_EXERCISE OBJECTIVE_
Copy the final lines exactly, starting at the one that contains "none -> tan brick A5 level 1" and ending with the last line of the listing below. Pictures are not part of the copy.

_DATA FOR PROCESSING_
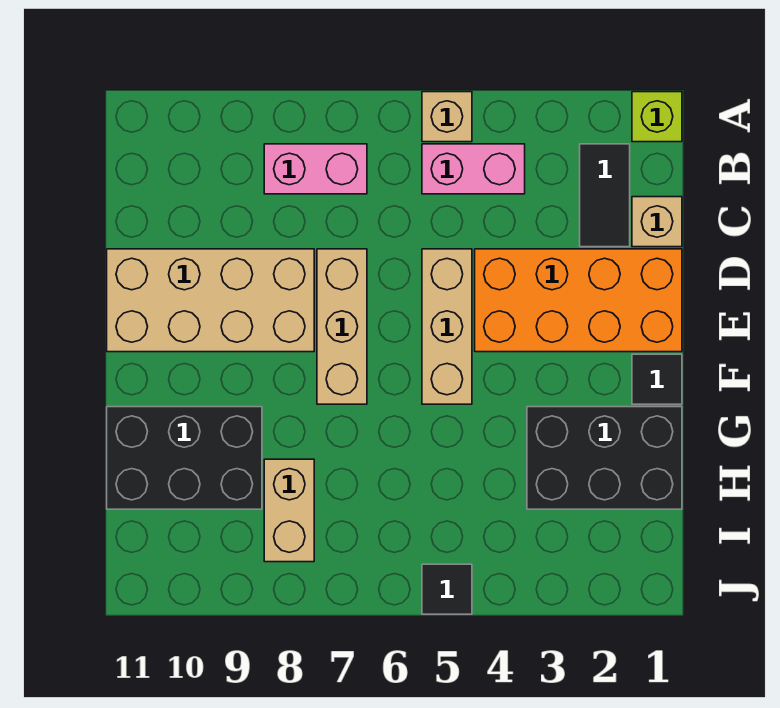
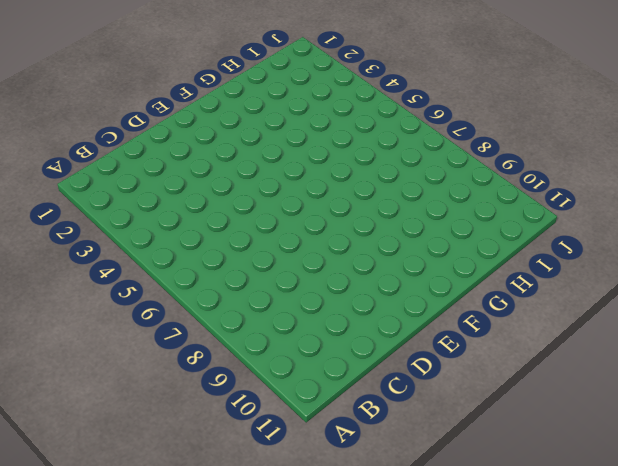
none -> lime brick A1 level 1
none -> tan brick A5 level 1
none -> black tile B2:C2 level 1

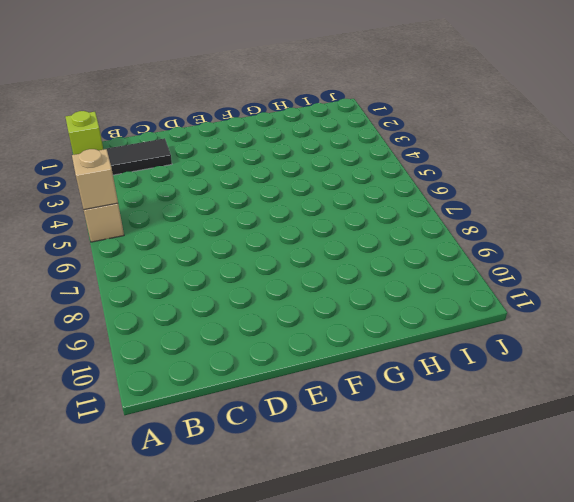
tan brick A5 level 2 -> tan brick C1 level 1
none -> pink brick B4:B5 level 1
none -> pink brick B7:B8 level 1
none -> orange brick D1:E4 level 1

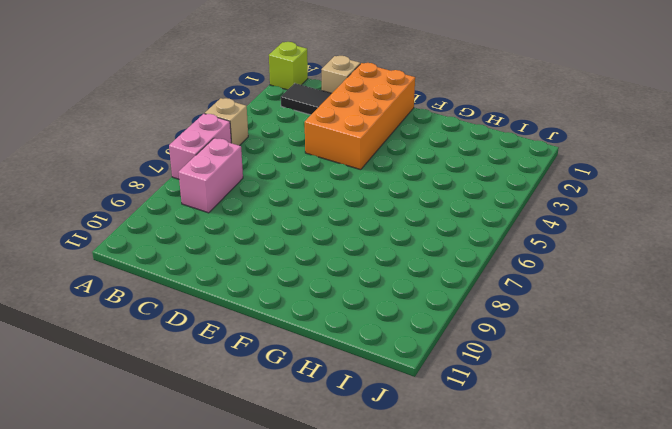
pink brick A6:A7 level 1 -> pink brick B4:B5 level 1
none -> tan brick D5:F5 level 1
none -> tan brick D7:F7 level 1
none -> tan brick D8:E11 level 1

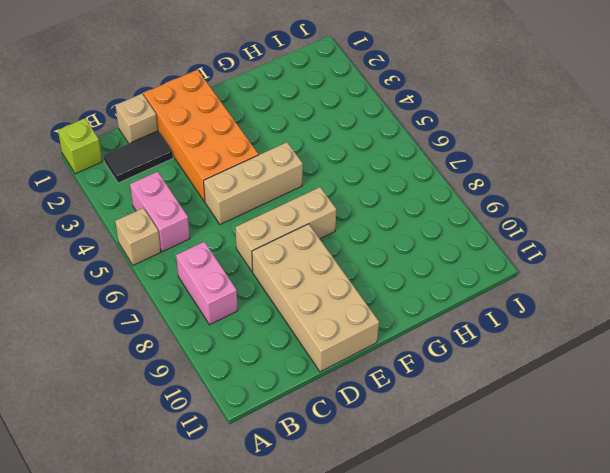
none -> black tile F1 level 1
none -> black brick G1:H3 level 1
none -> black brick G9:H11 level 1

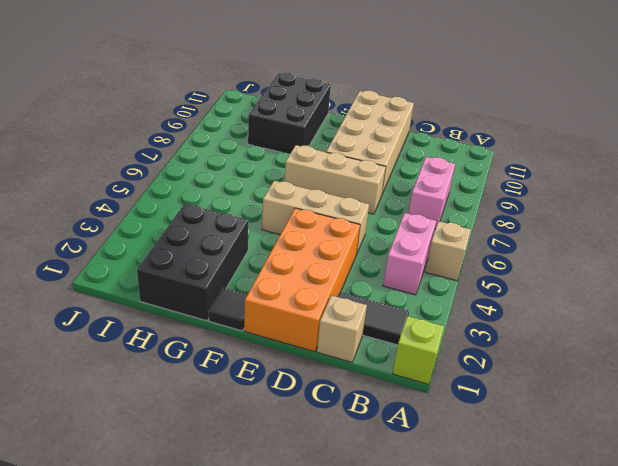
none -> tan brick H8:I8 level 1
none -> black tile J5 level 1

_FINAL ANSWER_
none -> tan brick A5 level 1
none -> black tile B2:C2 level 1

tan brick A5 level 2 -> tan brick C1 level 1
none -> pink brick B4:B5 level 1
none -> pink brick B7:B8 level 1
none -> orange brick D1:E4 level 1

pink brick A6:A7 level 1 -> pink brick B4:B5 level 1
none -> tan brick D5:F5 level 1
none -> tan brick D7:F7 level 1
none -> tan brick D8:E11 level 1

none -> black tile F1 level 1
none -> black brick G1:H3 level 1
none -> black brick G9:H11 level 1

none -> tan brick H8:I8 level 1
none -> black tile J5 level 1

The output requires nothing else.